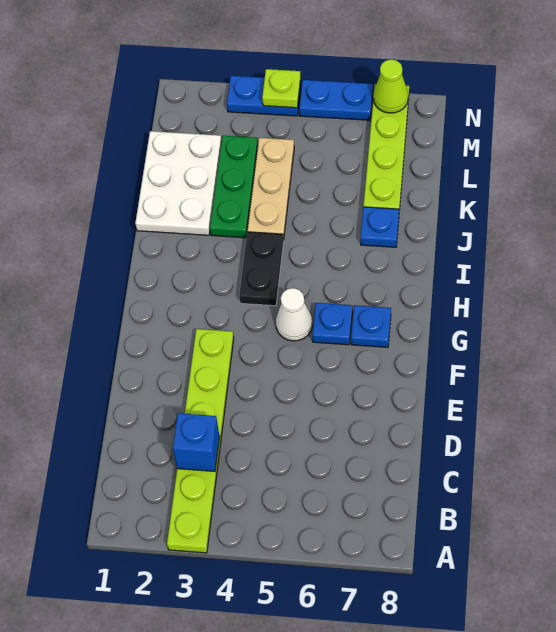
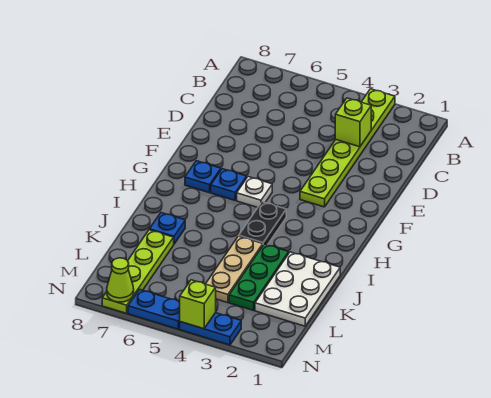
blue brick C3 level 2 -> lime brick C3 level 2
white cone G5 level 1 -> white plate G5 level 1
lime plate N4 level 2 -> lime brick N4 level 2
---------------
▶ Task to carry out
With both ends included, please retype exactly the lines from the line containing "white cone G5" to the final line of the data.

▶ Exercise solution
white cone G5 level 1 -> white plate G5 level 1
lime plate N4 level 2 -> lime brick N4 level 2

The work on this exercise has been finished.